- _Exercise prompt_
Although the records contain pictures, only their text should be set down, exactly as written.

(Stored records)
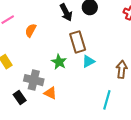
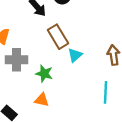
green star: (59, 62) -> (44, 74), moved
gray cross: (34, 80) -> (16, 60), moved

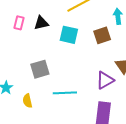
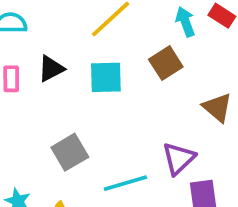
purple triangle: (105, 80) -> (179, 158), moved

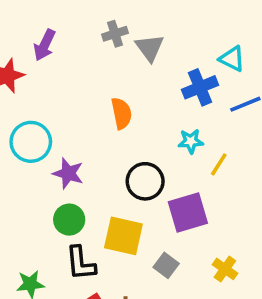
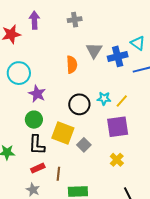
purple arrow: (45, 45) -> (34, 20), turned 144
gray triangle: (150, 48) -> (94, 50), moved
cyan star: (191, 141) -> (104, 98), moved
purple square: (188, 212) -> (118, 127), moved
gray square: (166, 265) -> (84, 145), moved

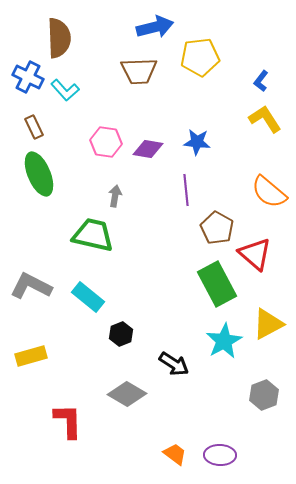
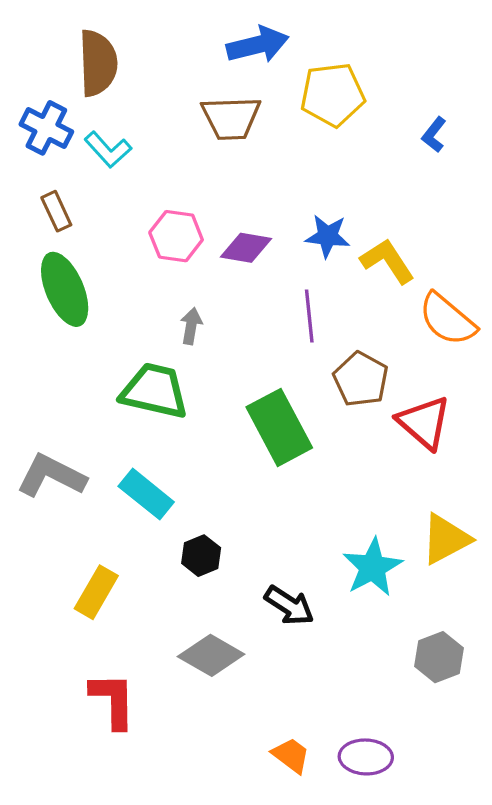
yellow L-shape: (265, 119) -> (387, 261), moved
green rectangle: (217, 284) -> (279, 427), moved
yellow rectangle: (31, 356) -> (96, 592), moved, turned -44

- _Solved problem_
green star: (59, 62) -> (44, 74), moved
gray cross: (34, 80) -> (16, 60), moved

purple triangle: (105, 80) -> (179, 158), moved

purple arrow: (45, 45) -> (34, 20), turned 144
gray triangle: (150, 48) -> (94, 50), moved
cyan star: (191, 141) -> (104, 98), moved
purple square: (188, 212) -> (118, 127), moved
gray square: (166, 265) -> (84, 145), moved

yellow L-shape: (265, 119) -> (387, 261), moved
green rectangle: (217, 284) -> (279, 427), moved
yellow rectangle: (31, 356) -> (96, 592), moved, turned -44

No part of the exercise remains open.